▶ **Material to process**:
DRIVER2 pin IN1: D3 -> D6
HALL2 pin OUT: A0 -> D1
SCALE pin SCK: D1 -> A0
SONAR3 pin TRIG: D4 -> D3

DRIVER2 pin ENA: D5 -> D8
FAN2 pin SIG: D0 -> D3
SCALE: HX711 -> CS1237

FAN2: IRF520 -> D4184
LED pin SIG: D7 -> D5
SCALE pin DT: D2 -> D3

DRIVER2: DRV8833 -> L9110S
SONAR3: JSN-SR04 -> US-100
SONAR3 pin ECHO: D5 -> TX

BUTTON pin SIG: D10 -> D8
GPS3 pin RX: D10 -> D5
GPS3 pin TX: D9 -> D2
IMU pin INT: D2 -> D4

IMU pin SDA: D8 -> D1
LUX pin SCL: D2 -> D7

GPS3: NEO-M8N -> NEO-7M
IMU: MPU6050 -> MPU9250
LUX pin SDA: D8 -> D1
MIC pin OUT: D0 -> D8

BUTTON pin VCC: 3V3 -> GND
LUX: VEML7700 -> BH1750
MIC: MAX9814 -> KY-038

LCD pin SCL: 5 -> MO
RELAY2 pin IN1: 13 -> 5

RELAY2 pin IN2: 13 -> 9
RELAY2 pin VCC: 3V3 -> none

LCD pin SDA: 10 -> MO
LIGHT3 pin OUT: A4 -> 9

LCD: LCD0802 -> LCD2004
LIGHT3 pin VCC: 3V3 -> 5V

▶ **Problem statement**:
Set down the data exactly.

▶ **Solved problem**:
DRIVER2 pin IN1: D3 -> D6
HALL2 pin OUT: A0 -> D1
SCALE pin SCK: D1 -> A0
SONAR3 pin TRIG: D4 -> D3

DRIVER2 pin ENA: D5 -> D8
FAN2 pin SIG: D0 -> D3
SCALE: HX711 -> CS1237

FAN2: IRF520 -> D4184
LED pin SIG: D7 -> D5
SCALE pin DT: D2 -> D3

DRIVER2: DRV8833 -> L9110S
SONAR3: JSN-SR04 -> US-100
SONAR3 pin ECHO: D5 -> TX

BUTTON pin SIG: D10 -> D8
GPS3 pin RX: D10 -> D5
GPS3 pin TX: D9 -> D2
IMU pin INT: D2 -> D4

IMU pin SDA: D8 -> D1
LUX pin SCL: D2 -> D7

GPS3: NEO-M8N -> NEO-7M
IMU: MPU6050 -> MPU9250
LUX pin SDA: D8 -> D1
MIC pin OUT: D0 -> D8

BUTTON pin VCC: 3V3 -> GND
LUX: VEML7700 -> BH1750
MIC: MAX9814 -> KY-038

LCD pin SCL: 5 -> MO
RELAY2 pin IN1: 13 -> 5

RELAY2 pin IN2: 13 -> 9
RELAY2 pin VCC: 3V3 -> none

LCD pin SDA: 10 -> MO
LIGHT3 pin OUT: A4 -> 9

LCD: LCD0802 -> LCD2004
LIGHT3 pin VCC: 3V3 -> 5V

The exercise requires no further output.